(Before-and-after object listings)
>>>>>
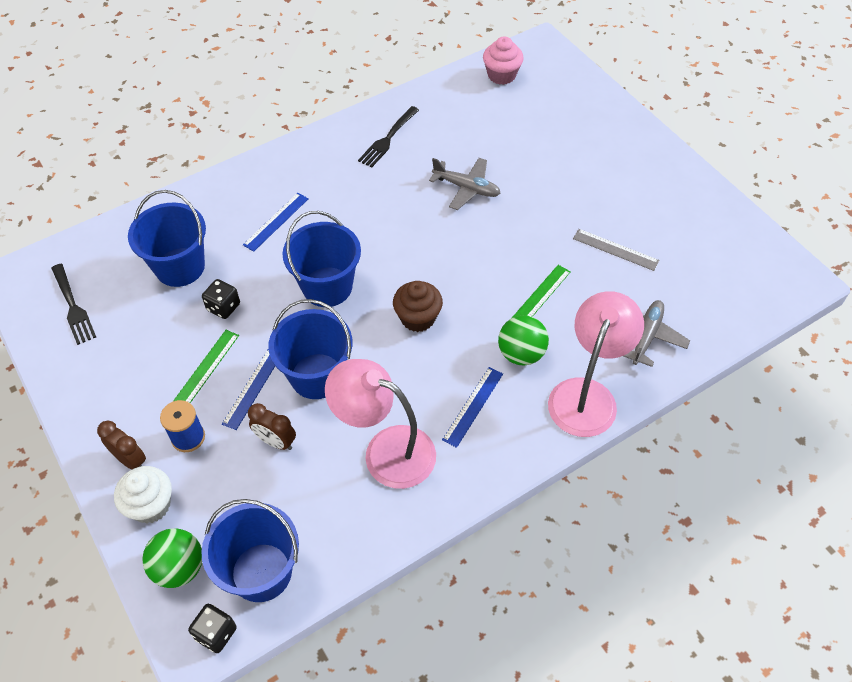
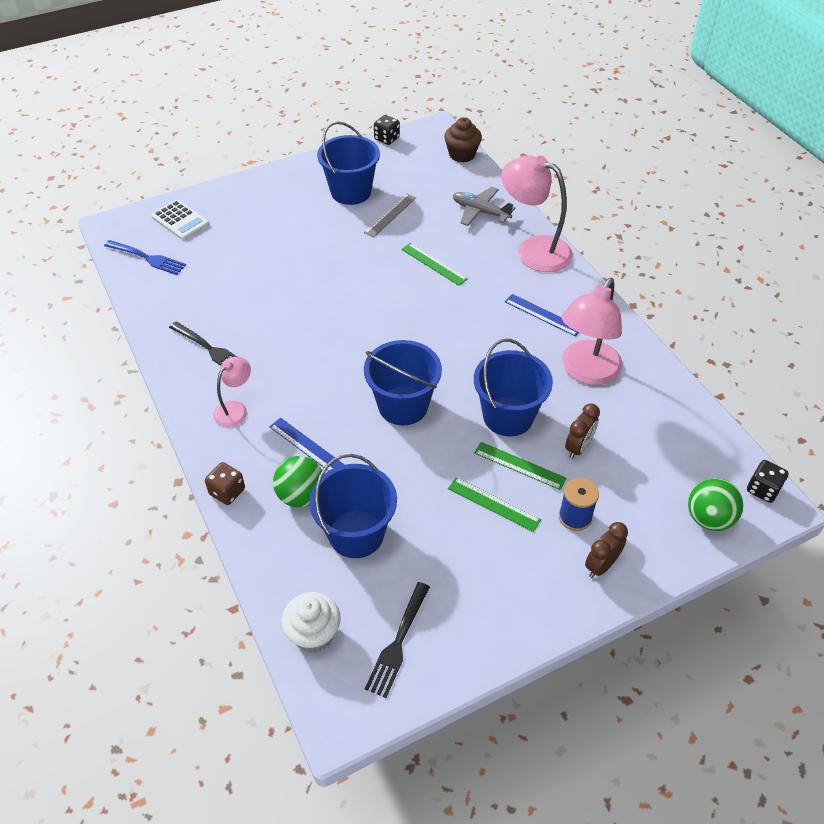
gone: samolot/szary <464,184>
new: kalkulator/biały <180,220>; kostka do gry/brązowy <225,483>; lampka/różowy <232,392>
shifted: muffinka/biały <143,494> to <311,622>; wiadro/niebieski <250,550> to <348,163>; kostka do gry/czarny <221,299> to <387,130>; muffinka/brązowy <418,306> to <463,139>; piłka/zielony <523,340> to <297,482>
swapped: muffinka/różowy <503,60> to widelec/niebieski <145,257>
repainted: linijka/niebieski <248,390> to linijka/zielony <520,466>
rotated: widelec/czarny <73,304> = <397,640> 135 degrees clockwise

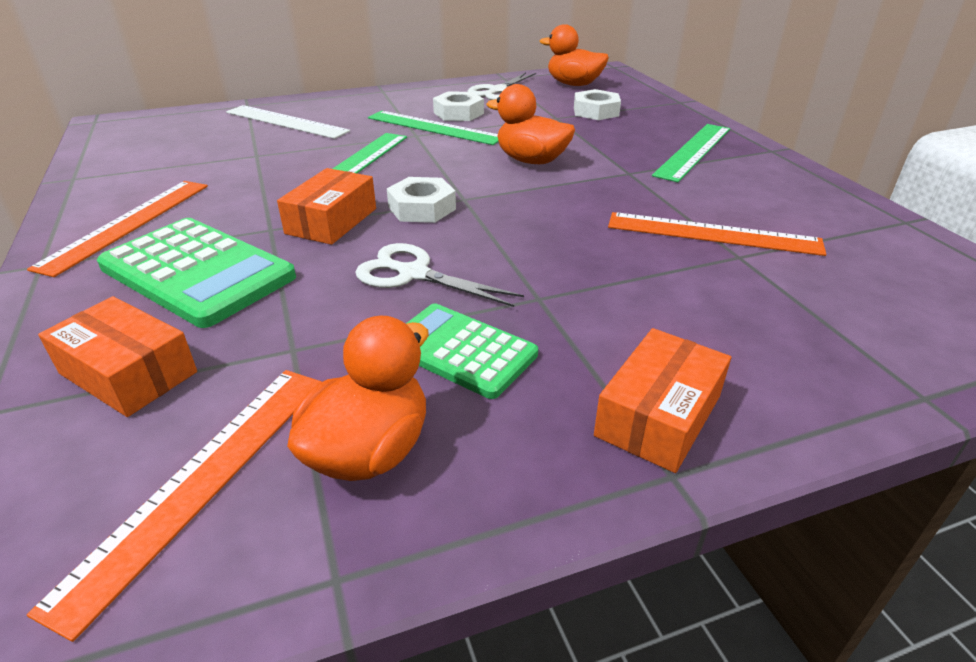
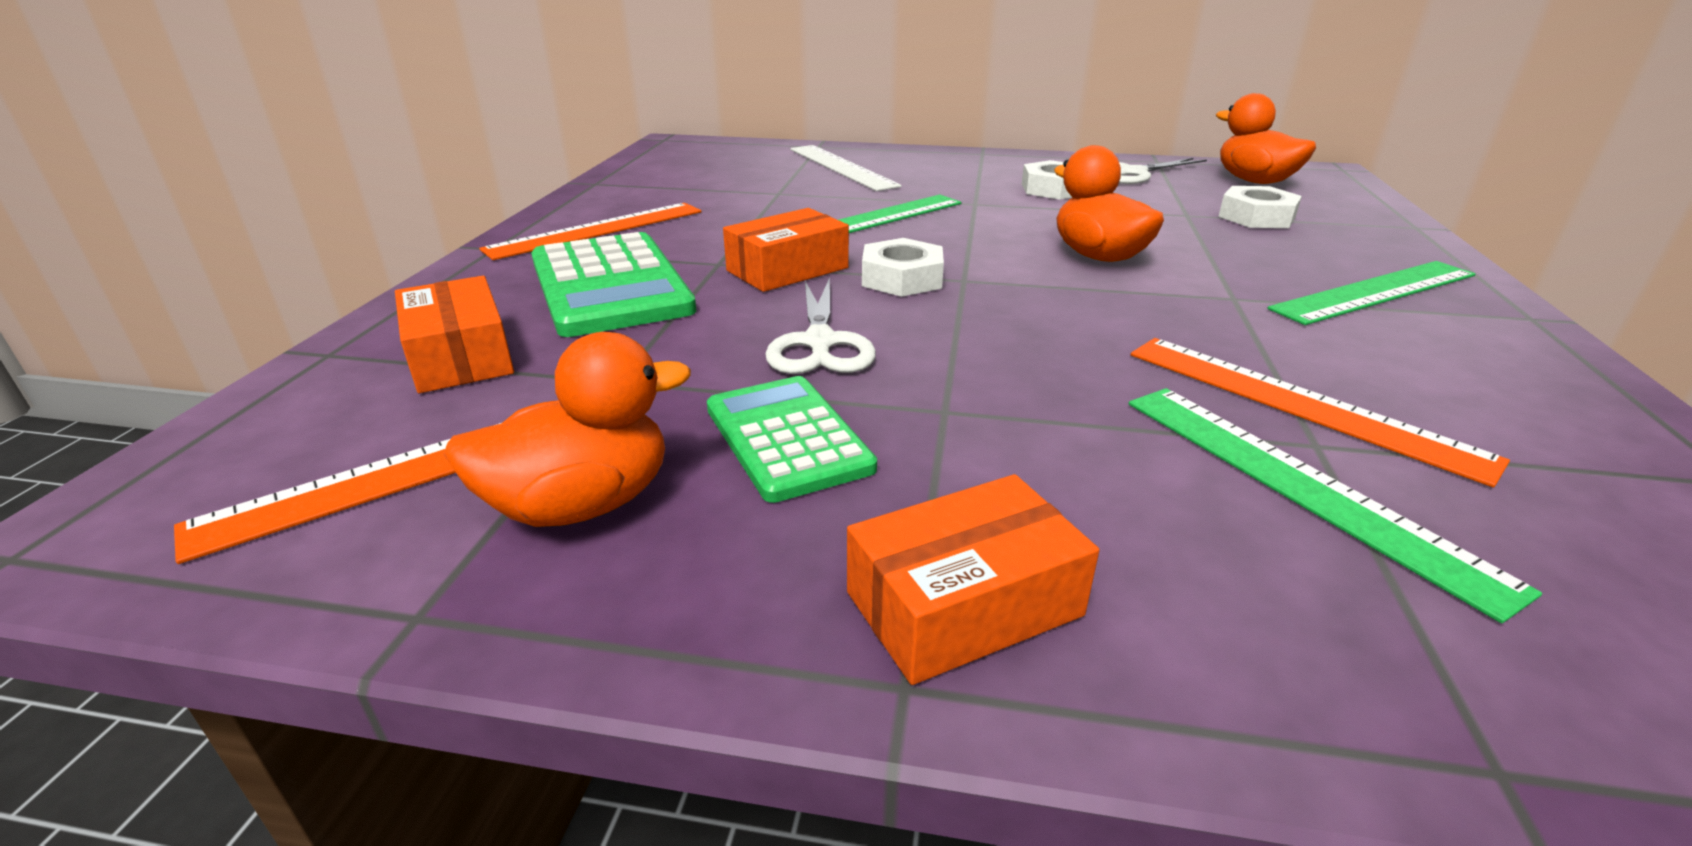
shifted: linijka/zielony <433,128> to <1335,505>
rotated: nożyczki/biały <439,275> = <820,325> 150 degrees counterclockwise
<<<<<
# Exercise requirements
Return exactly the lines from the one containing "repainted: linijka/niebieski <248,390>" through the end of the records, leaving out every picture.

# Result of this exercise
repainted: linijka/niebieski <248,390> to linijka/zielony <520,466>
rotated: widelec/czarny <73,304> = <397,640> 135 degrees clockwise

shifted: linijka/zielony <433,128> to <1335,505>
rotated: nożyczki/biały <439,275> = <820,325> 150 degrees counterclockwise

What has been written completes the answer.